▶ Required work: Among the entries below, find the line with "IMU2: ADXL345 -> LSM6DS3" and the line with "RFID2 pin SCK: TX -> D12". Return exactly those lines and every line between them, but no pictures.
|---|
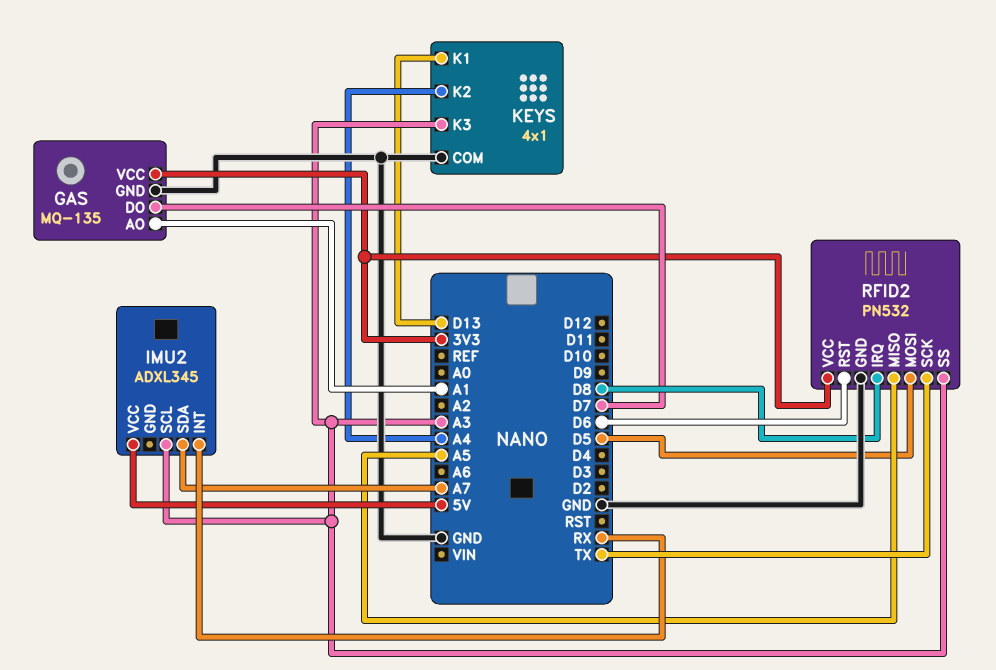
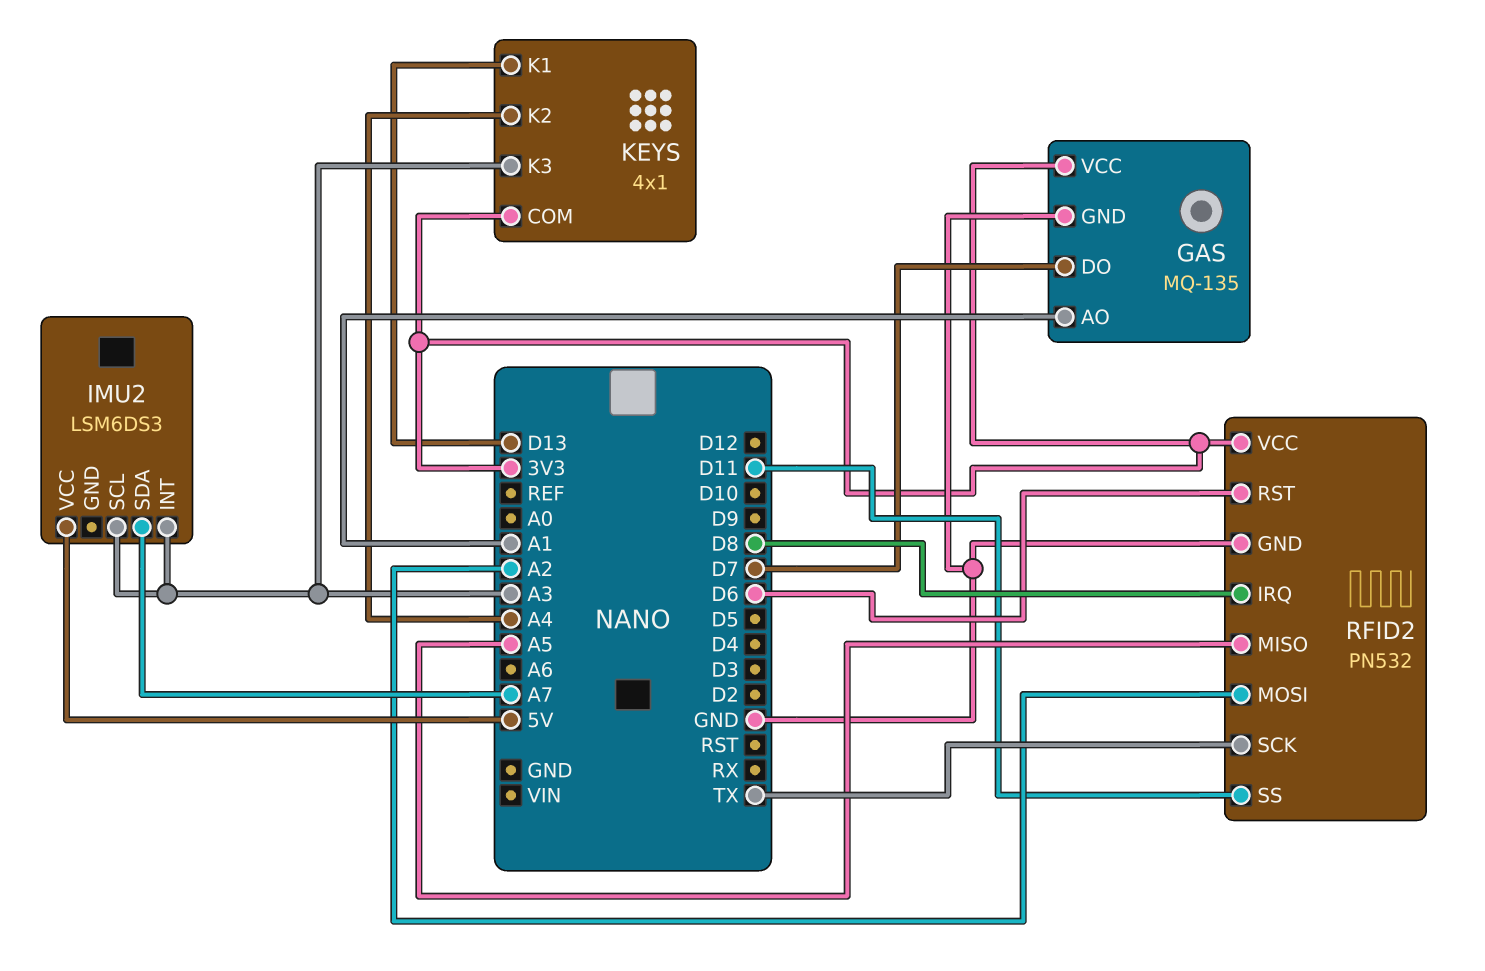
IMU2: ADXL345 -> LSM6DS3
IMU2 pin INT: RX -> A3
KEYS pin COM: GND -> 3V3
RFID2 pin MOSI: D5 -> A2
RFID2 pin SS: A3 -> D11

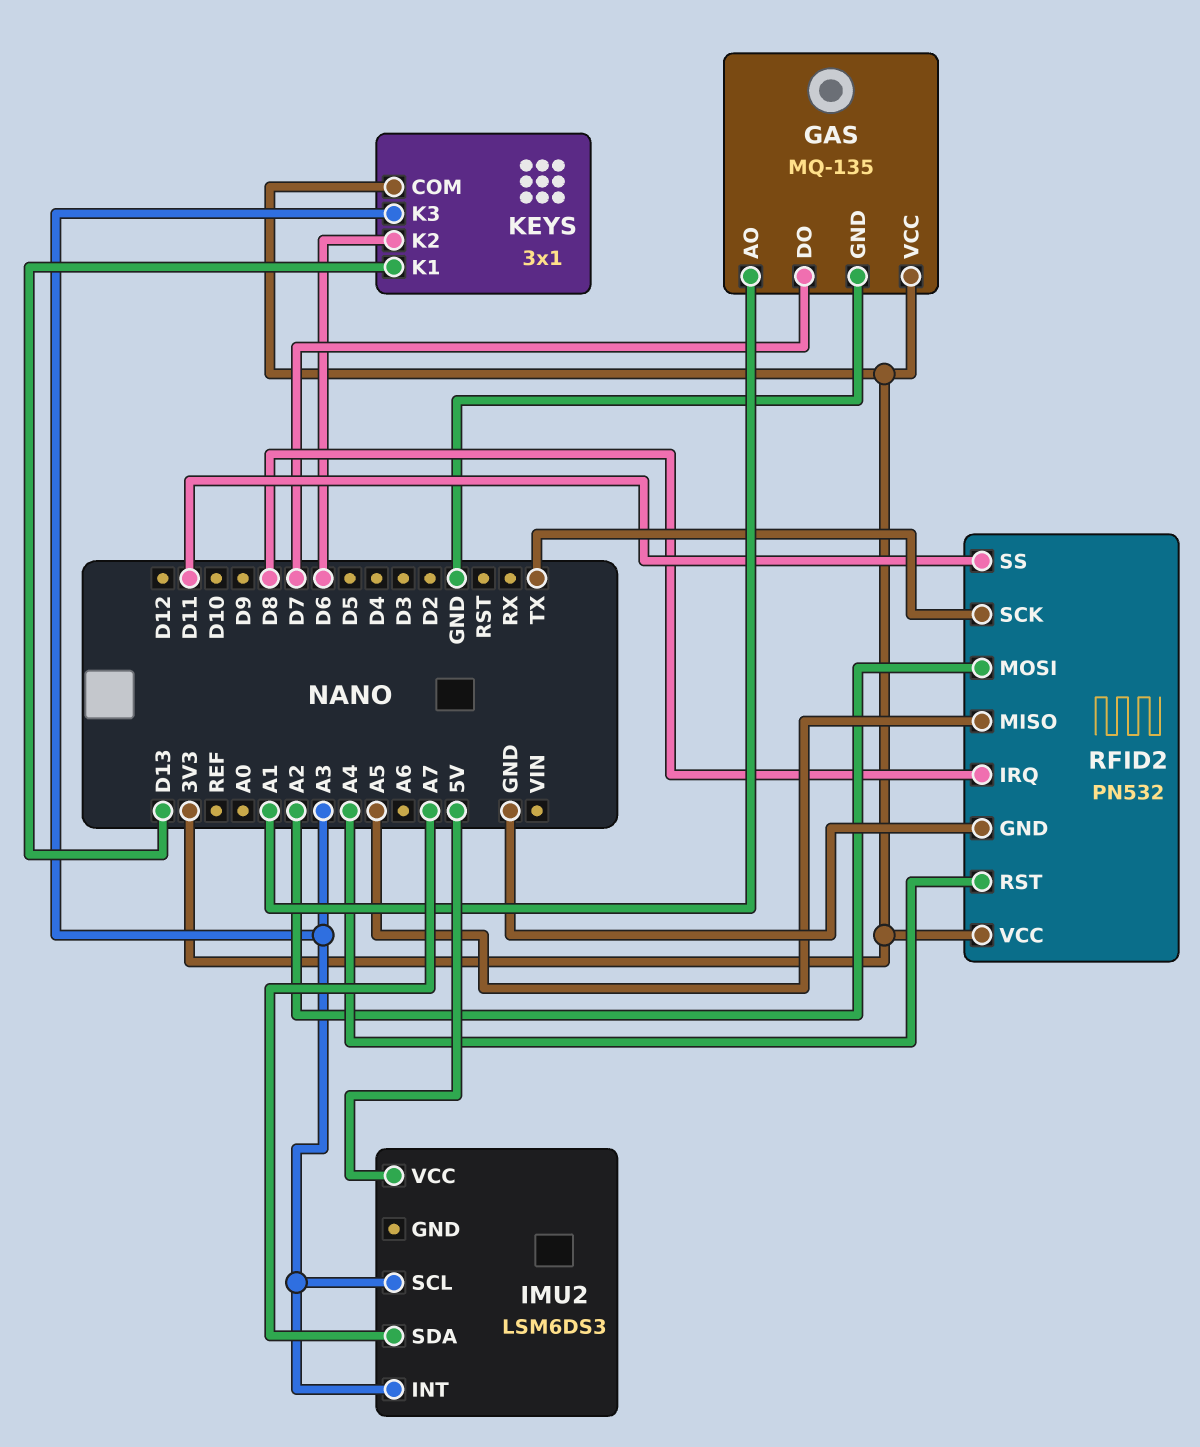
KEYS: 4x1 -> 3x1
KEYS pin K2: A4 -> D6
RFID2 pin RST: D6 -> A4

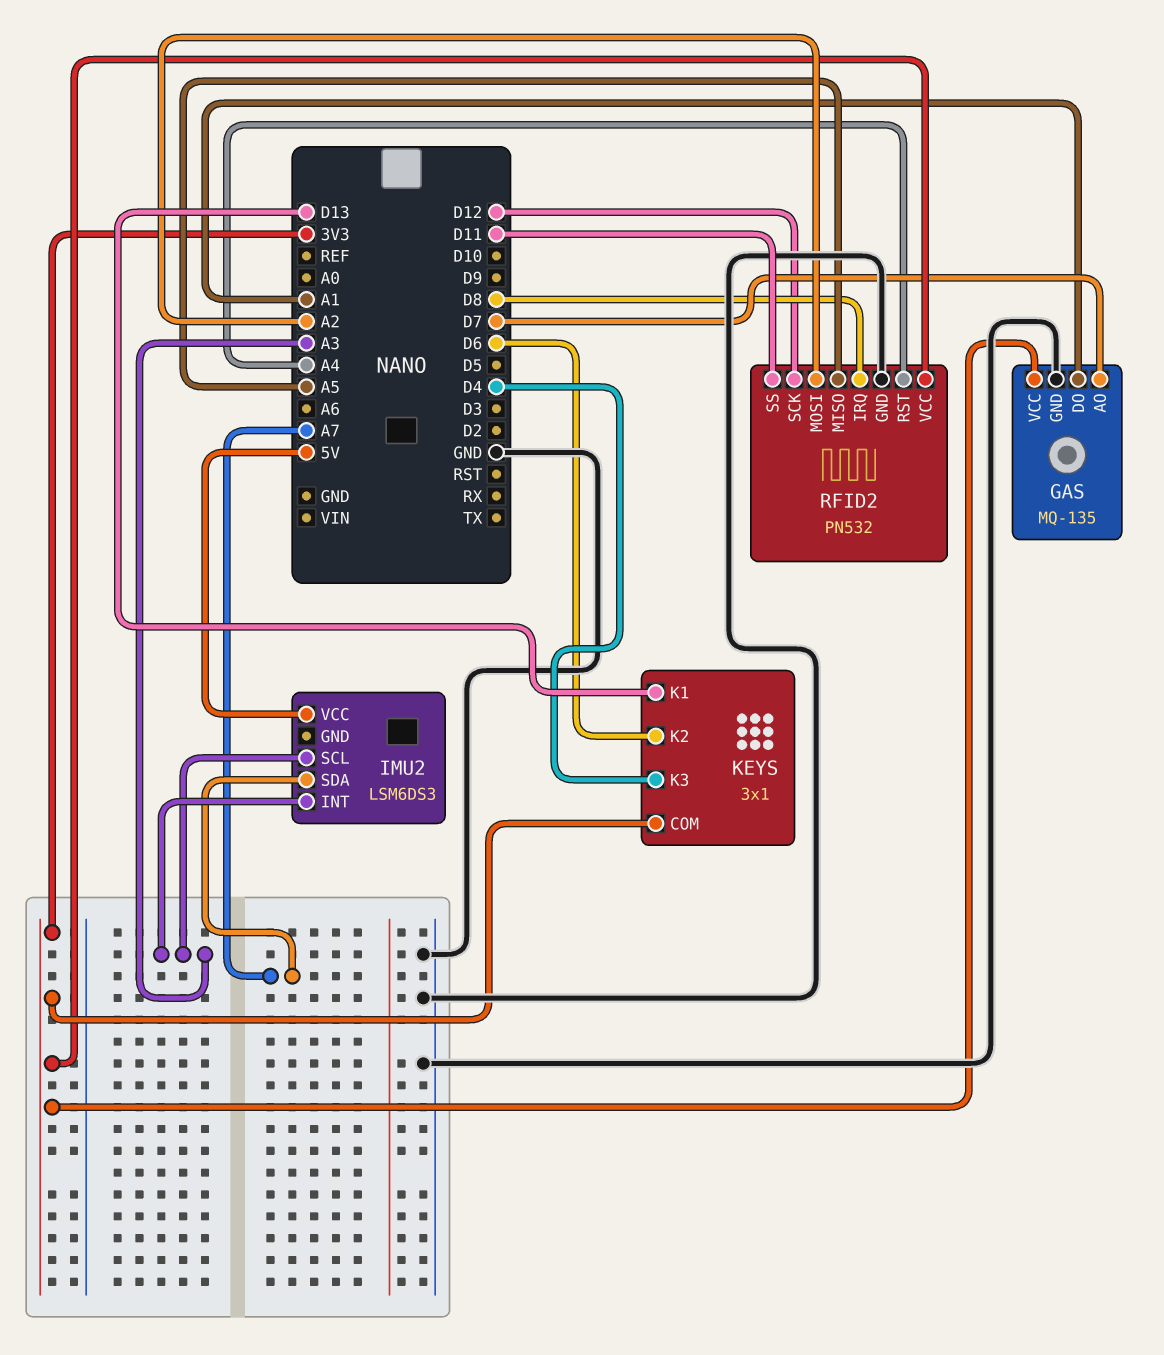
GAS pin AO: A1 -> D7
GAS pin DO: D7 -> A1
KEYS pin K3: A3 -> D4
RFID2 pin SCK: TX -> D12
|---|
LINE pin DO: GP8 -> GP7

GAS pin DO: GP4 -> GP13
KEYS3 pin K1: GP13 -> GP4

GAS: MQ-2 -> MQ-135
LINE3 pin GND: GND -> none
|---|
▶ Your solution:
IMU2: ADXL345 -> LSM6DS3
IMU2 pin INT: RX -> A3
KEYS pin COM: GND -> 3V3
RFID2 pin MOSI: D5 -> A2
RFID2 pin SS: A3 -> D11

KEYS: 4x1 -> 3x1
KEYS pin K2: A4 -> D6
RFID2 pin RST: D6 -> A4

GAS pin AO: A1 -> D7
GAS pin DO: D7 -> A1
KEYS pin K3: A3 -> D4
RFID2 pin SCK: TX -> D12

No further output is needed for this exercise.